Segment Start: Recorded information

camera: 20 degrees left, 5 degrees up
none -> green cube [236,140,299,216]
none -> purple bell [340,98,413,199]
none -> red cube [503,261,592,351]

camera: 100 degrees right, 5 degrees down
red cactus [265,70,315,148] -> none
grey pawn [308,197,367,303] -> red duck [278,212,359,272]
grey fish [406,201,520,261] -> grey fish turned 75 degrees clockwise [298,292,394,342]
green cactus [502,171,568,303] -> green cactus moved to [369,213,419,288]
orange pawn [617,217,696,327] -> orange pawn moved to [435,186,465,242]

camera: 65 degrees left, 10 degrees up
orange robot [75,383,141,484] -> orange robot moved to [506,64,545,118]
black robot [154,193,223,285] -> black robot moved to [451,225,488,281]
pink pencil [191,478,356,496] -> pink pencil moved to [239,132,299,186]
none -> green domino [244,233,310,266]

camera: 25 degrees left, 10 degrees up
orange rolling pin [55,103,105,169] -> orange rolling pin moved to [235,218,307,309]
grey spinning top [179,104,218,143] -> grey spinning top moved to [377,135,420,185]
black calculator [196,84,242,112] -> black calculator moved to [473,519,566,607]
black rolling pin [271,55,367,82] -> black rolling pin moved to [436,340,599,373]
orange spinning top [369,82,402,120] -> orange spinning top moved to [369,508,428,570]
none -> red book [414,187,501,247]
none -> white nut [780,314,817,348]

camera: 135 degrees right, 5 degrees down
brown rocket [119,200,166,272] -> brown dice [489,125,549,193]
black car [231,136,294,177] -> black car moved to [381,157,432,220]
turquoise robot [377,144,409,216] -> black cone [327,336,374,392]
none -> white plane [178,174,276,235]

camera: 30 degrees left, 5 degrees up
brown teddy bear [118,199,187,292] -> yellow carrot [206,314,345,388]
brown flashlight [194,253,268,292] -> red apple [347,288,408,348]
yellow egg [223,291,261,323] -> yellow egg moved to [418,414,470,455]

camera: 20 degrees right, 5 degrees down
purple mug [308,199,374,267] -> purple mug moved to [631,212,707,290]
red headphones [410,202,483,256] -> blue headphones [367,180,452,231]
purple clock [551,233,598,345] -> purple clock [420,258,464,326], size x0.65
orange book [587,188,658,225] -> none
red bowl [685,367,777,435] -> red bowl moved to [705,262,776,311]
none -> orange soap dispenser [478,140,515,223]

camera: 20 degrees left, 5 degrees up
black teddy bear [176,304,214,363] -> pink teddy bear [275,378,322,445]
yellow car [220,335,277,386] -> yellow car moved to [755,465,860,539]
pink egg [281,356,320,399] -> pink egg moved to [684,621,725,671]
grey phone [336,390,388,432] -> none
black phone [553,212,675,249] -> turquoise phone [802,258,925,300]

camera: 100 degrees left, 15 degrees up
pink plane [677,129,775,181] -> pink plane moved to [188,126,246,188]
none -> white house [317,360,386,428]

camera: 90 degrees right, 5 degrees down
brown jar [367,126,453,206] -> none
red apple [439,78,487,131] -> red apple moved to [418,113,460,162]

Segment End: Recorded information

* The problem: Would you please return all lines from the listing above that contain "green"?

* Written response:
none -> green cube [236,140,299,216]
green cactus [502,171,568,303] -> green cactus moved to [369,213,419,288]
none -> green domino [244,233,310,266]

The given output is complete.